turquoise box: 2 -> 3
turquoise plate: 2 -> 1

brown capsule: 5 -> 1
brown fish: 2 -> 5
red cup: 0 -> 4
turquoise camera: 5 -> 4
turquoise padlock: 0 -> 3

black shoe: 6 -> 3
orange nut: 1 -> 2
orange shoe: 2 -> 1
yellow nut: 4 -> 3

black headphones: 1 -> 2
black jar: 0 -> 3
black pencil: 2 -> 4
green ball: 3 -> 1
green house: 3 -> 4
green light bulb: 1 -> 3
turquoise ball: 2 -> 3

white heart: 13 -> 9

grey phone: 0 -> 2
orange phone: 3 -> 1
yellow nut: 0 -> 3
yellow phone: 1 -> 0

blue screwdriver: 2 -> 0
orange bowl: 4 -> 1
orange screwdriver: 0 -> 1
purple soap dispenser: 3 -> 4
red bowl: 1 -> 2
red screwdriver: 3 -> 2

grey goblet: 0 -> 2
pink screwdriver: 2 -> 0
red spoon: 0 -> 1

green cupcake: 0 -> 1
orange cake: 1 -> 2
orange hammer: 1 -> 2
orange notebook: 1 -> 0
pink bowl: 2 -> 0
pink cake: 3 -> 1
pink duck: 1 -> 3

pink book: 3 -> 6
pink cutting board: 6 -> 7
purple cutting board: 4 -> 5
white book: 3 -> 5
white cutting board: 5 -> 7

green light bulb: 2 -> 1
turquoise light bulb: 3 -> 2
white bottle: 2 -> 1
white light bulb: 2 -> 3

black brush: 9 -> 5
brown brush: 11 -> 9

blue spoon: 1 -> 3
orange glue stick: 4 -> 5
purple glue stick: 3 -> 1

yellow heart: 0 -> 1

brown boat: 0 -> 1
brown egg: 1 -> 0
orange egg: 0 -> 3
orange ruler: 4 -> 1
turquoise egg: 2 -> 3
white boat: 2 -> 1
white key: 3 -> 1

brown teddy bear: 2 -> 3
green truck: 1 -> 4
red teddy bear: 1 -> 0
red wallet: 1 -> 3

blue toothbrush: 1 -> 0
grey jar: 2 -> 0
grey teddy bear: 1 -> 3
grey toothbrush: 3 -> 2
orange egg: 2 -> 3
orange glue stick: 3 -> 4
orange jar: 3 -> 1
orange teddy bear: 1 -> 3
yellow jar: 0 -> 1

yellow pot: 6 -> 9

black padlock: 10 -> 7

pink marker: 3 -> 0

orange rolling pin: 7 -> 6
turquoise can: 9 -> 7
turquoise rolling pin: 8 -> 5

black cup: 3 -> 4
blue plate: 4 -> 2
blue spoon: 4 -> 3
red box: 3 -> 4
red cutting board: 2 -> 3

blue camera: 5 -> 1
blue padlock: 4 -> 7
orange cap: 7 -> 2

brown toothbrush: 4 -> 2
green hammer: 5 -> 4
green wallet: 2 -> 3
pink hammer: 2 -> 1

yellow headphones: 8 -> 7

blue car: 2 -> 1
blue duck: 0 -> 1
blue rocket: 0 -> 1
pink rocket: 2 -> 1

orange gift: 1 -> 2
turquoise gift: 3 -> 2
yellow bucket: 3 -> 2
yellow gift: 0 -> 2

How to complete this task:
Above are the records. Print exactly, and only, the lines from the line with "turquoise camera: 5 -> 4" to the line with "yellow phone: 1 -> 0", both inclusive.

Response to the exercise:
turquoise camera: 5 -> 4
turquoise padlock: 0 -> 3

black shoe: 6 -> 3
orange nut: 1 -> 2
orange shoe: 2 -> 1
yellow nut: 4 -> 3

black headphones: 1 -> 2
black jar: 0 -> 3
black pencil: 2 -> 4
green ball: 3 -> 1
green house: 3 -> 4
green light bulb: 1 -> 3
turquoise ball: 2 -> 3

white heart: 13 -> 9

grey phone: 0 -> 2
orange phone: 3 -> 1
yellow nut: 0 -> 3
yellow phone: 1 -> 0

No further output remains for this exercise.